◆ INPUT MATERIAL:

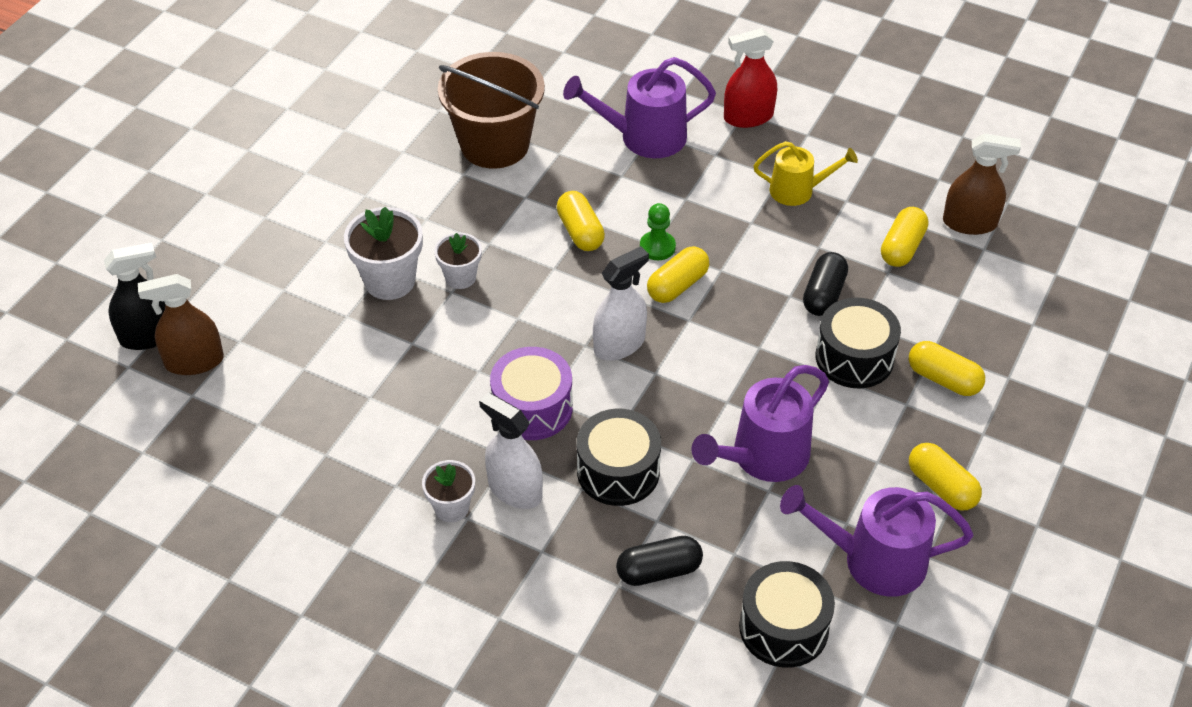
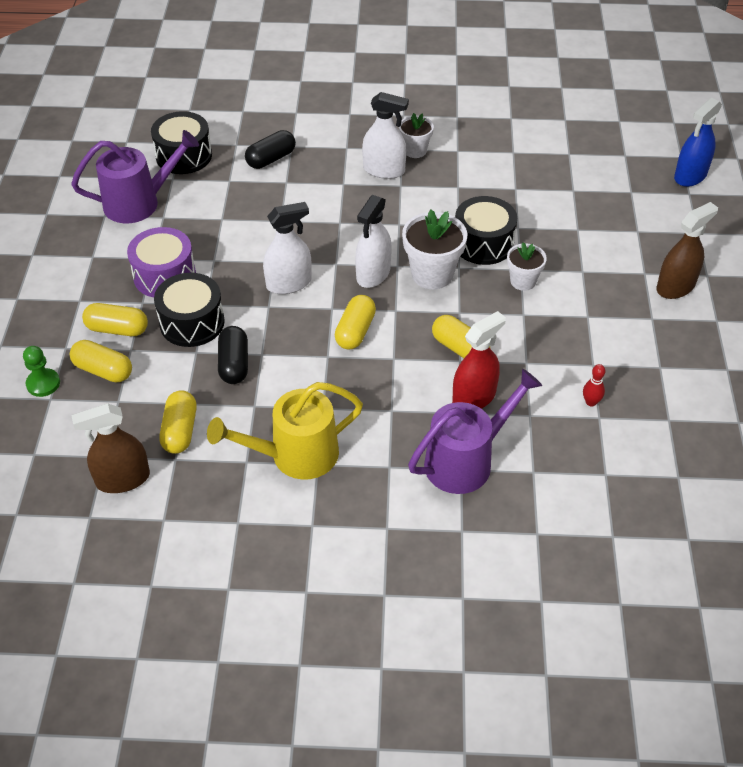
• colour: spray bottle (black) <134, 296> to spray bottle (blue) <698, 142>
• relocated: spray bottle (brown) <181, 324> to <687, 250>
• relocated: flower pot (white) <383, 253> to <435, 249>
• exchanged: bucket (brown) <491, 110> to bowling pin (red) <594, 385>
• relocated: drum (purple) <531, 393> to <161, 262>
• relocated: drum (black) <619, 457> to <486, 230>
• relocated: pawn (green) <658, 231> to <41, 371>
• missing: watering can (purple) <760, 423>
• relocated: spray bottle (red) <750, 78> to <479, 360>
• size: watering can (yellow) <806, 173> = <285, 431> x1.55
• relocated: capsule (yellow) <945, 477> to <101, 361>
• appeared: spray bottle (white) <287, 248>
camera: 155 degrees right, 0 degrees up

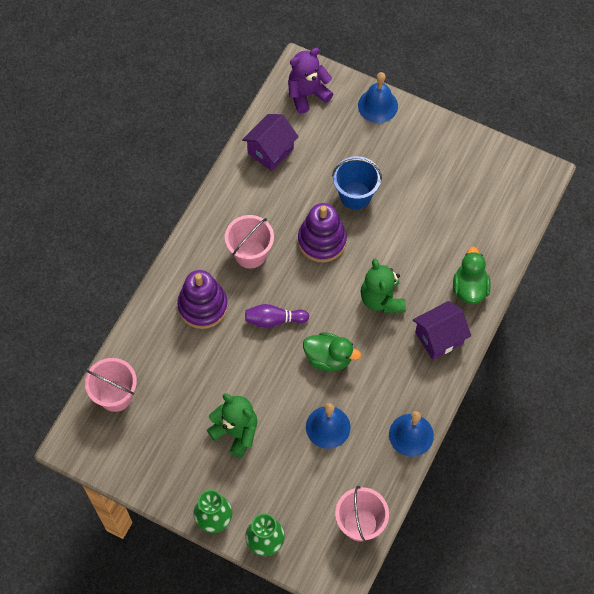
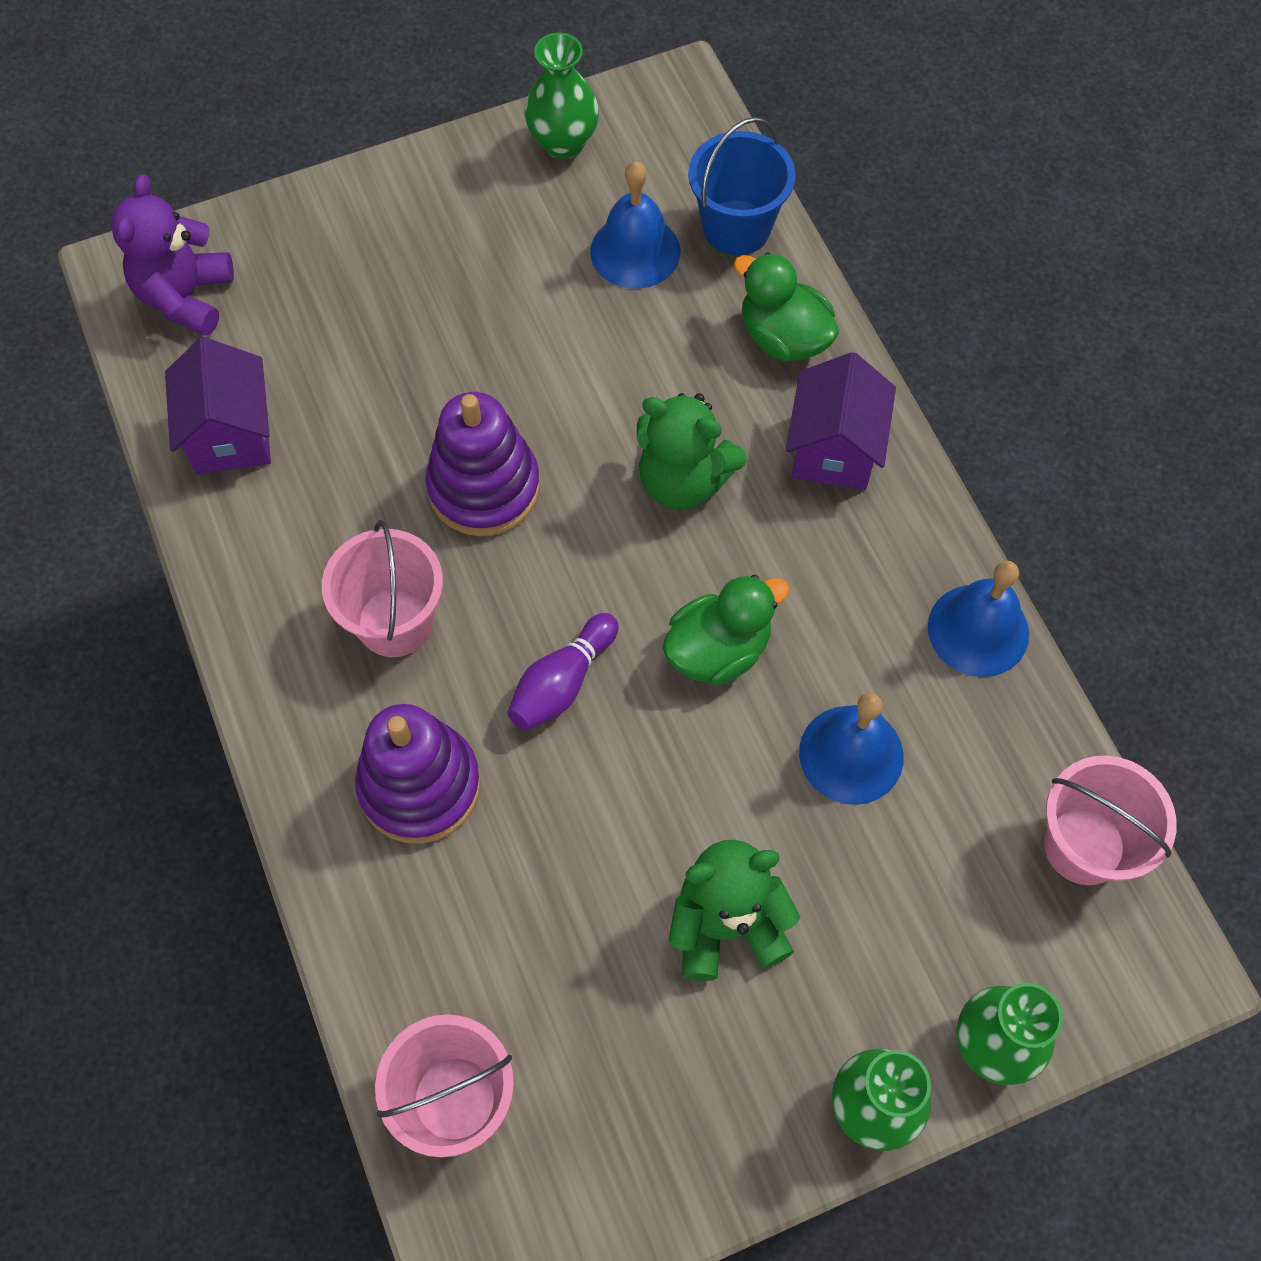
• relocated: bucket (blue) <357, 183> to <741, 186>
• relocated: bell (blue) <378, 97> to <635, 225>
• appeared: vase (green) <561, 96>
camera: 50 degrees left, 0 degrees up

◆ WHAT IS BEING ASKED:
From the line containing "(red) <594, 385>" through the final line of the listing, copy every line exactly and nothing else. Skip the pictures.

◆ REPLY:
• exchanged: bucket (brown) <491, 110> to bowling pin (red) <594, 385>
• relocated: drum (purple) <531, 393> to <161, 262>
• relocated: drum (black) <619, 457> to <486, 230>
• relocated: pawn (green) <658, 231> to <41, 371>
• missing: watering can (purple) <760, 423>
• relocated: spray bottle (red) <750, 78> to <479, 360>
• size: watering can (yellow) <806, 173> = <285, 431> x1.55
• relocated: capsule (yellow) <945, 477> to <101, 361>
• appeared: spray bottle (white) <287, 248>
camera: 155 degrees right, 0 degrees up

• relocated: bucket (blue) <357, 183> to <741, 186>
• relocated: bell (blue) <378, 97> to <635, 225>
• appeared: vase (green) <561, 96>
camera: 50 degrees left, 0 degrees up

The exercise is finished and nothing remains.